**Work item:**
Copy each line below in which the string "none" occurs.

(Dataset items)
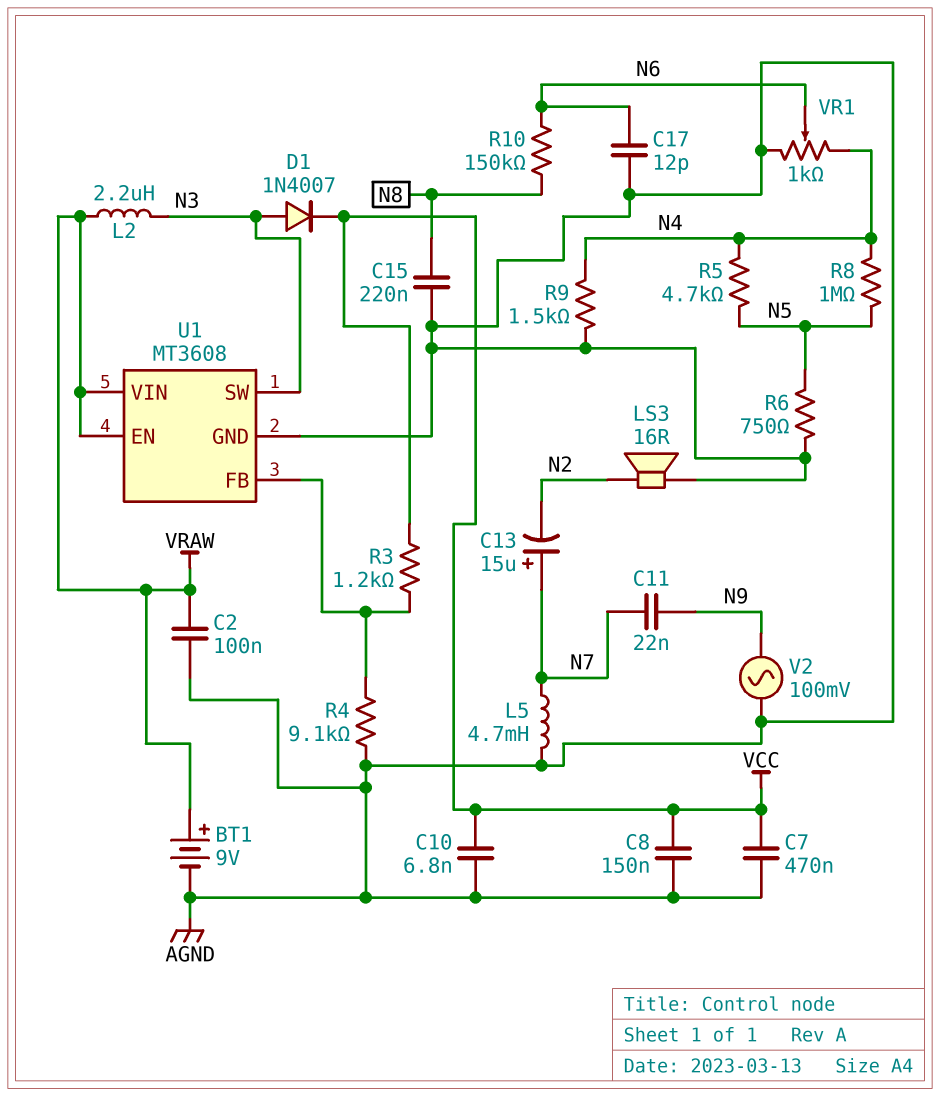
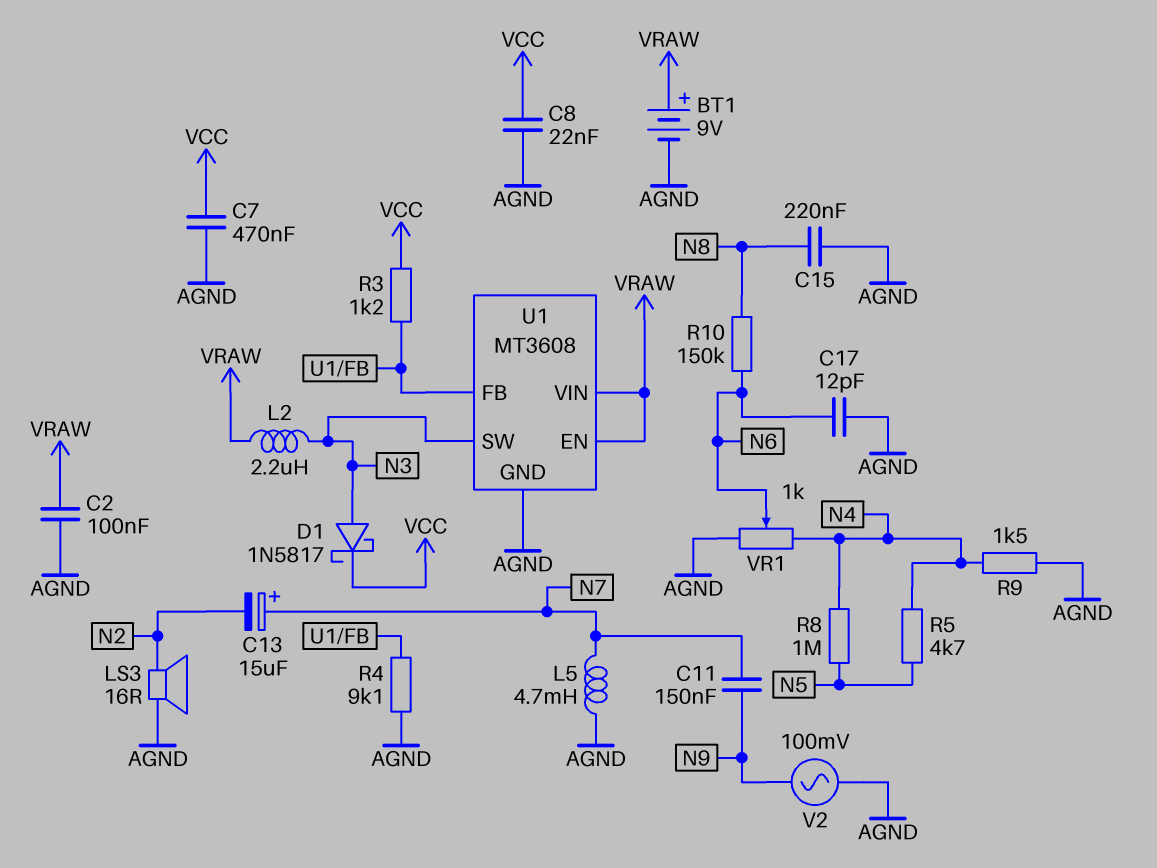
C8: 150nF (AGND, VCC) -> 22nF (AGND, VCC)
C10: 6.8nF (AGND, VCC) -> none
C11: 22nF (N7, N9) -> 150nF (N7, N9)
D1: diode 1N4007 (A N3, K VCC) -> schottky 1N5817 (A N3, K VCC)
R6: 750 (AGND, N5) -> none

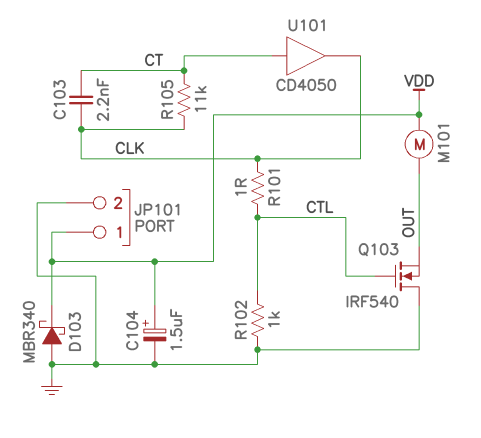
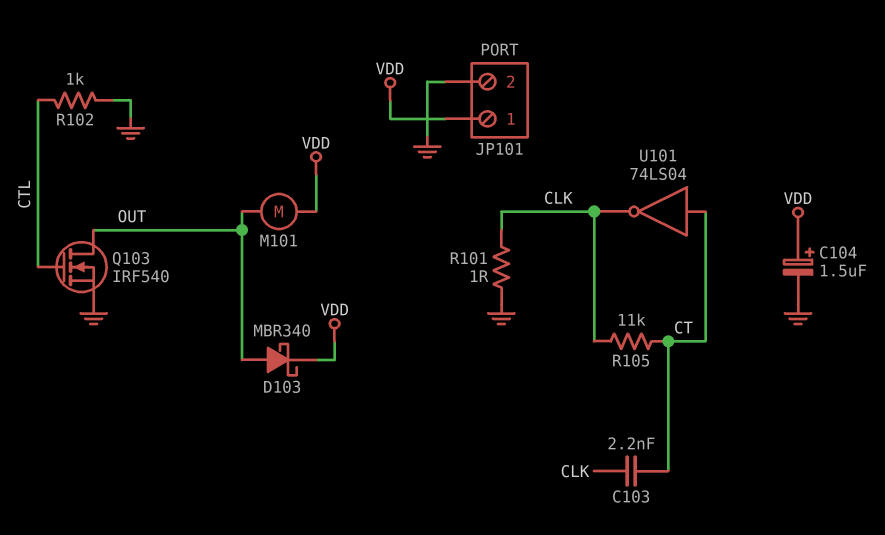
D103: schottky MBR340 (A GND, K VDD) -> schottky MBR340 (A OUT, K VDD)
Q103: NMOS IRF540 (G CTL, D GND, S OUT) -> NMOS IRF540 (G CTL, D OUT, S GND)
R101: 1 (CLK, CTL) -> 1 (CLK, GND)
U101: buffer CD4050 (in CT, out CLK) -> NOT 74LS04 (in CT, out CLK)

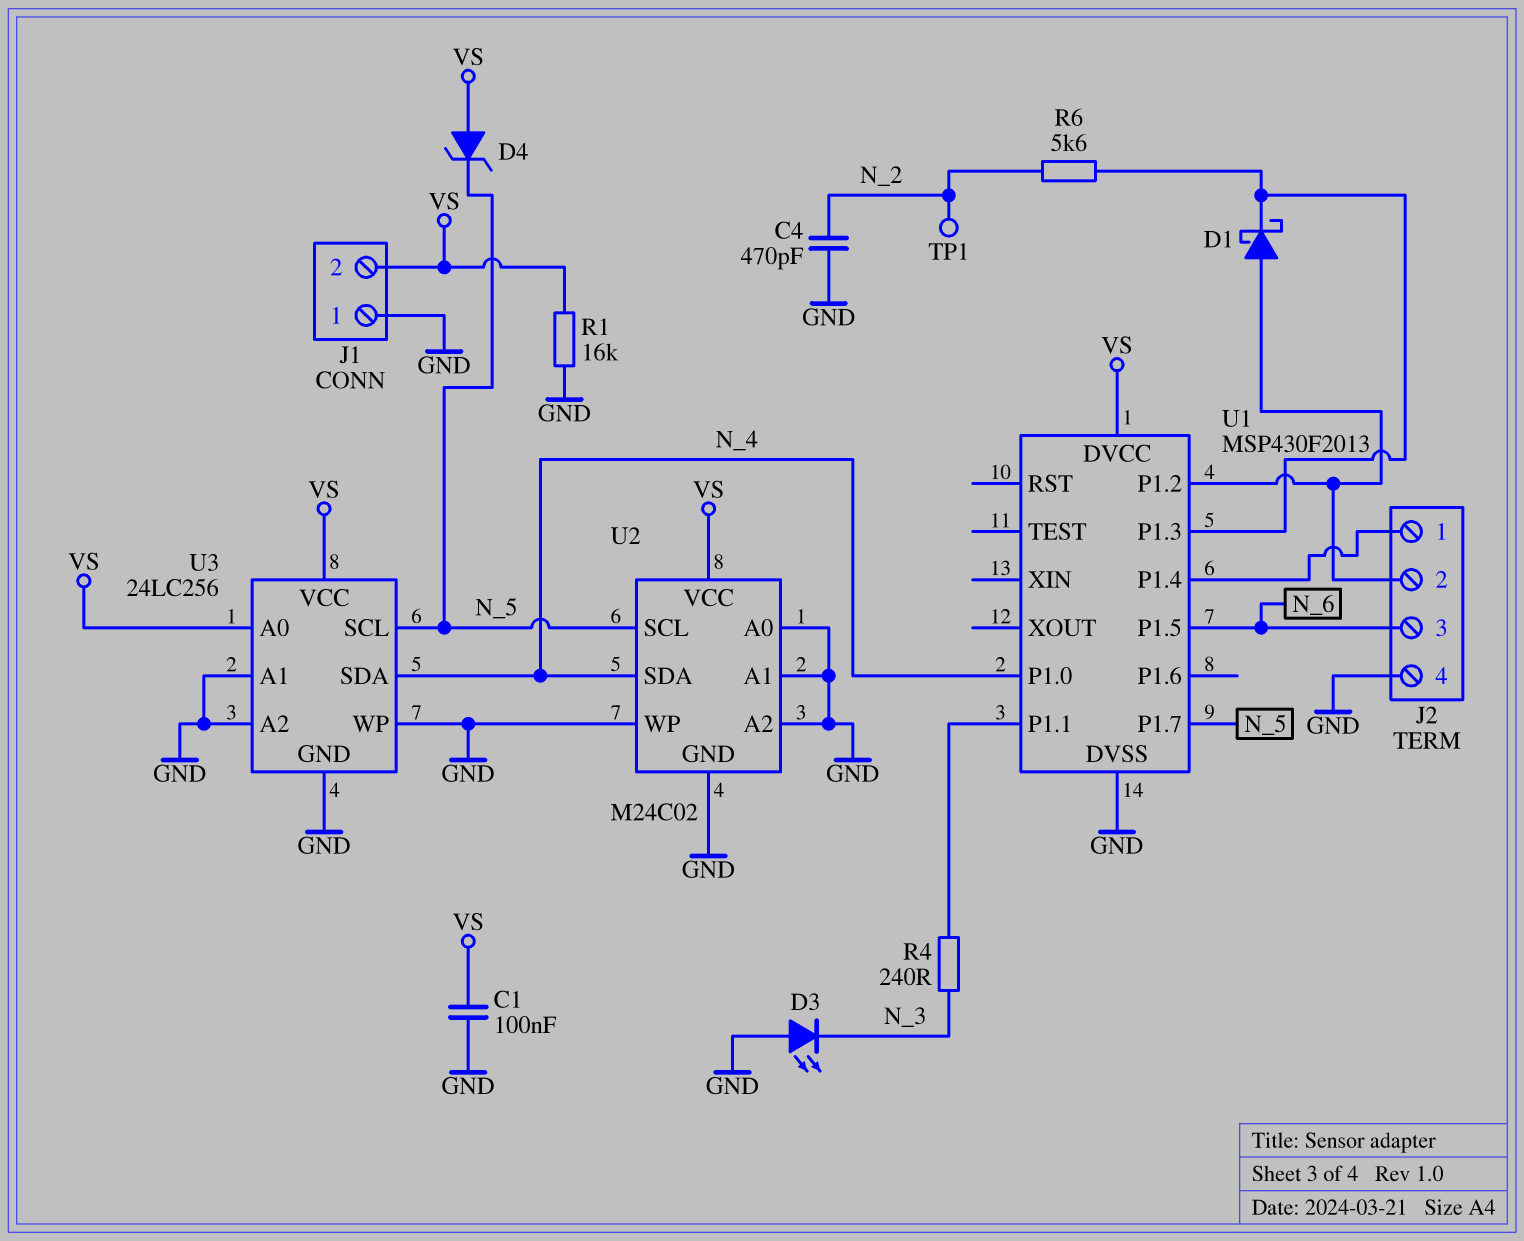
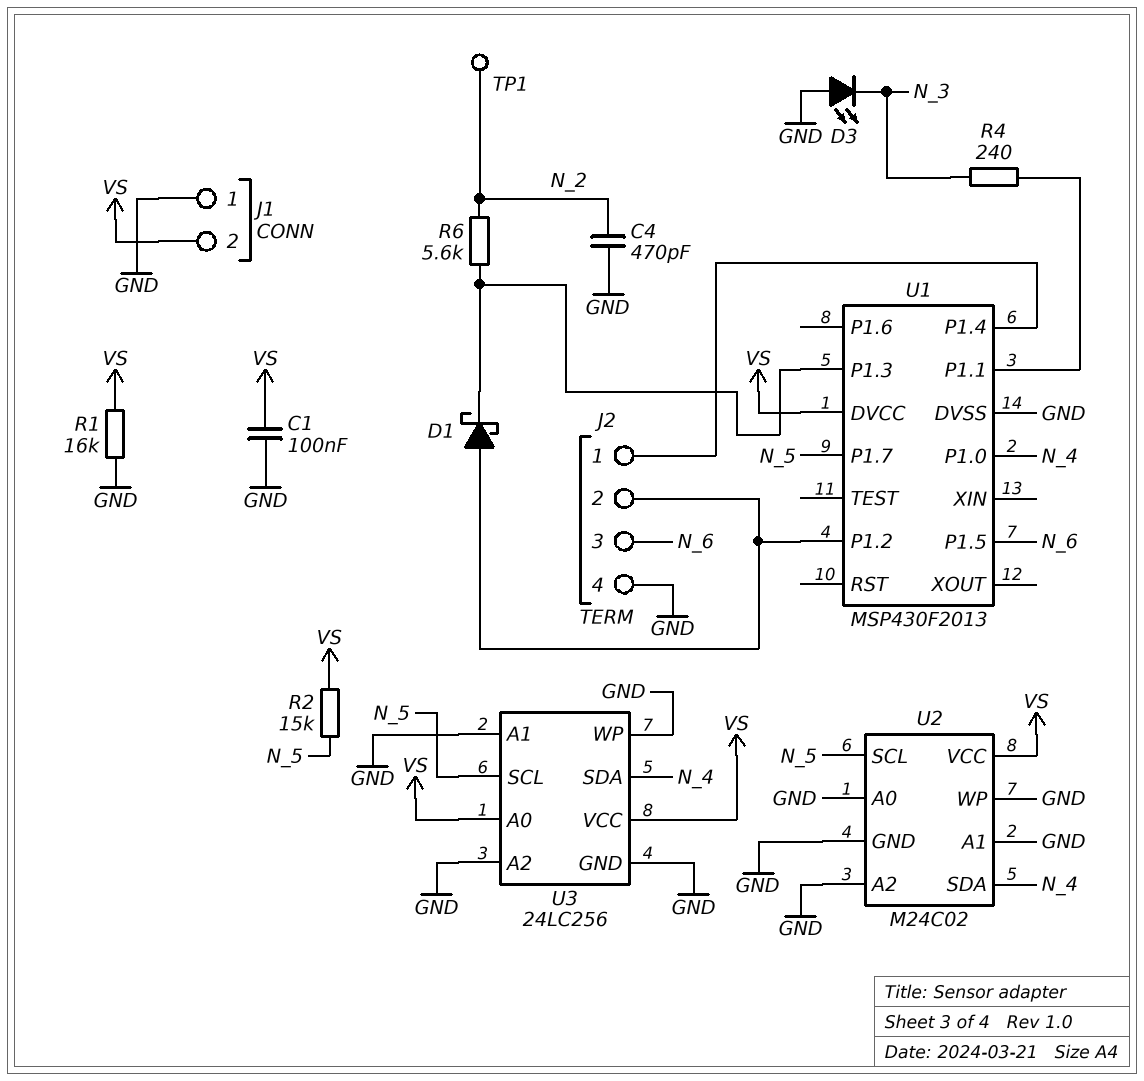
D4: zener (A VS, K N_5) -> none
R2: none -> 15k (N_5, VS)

**Answer for the task:**
C10: 6.8nF (AGND, VCC) -> none
R6: 750 (AGND, N5) -> none
D4: zener (A VS, K N_5) -> none
R2: none -> 15k (N_5, VS)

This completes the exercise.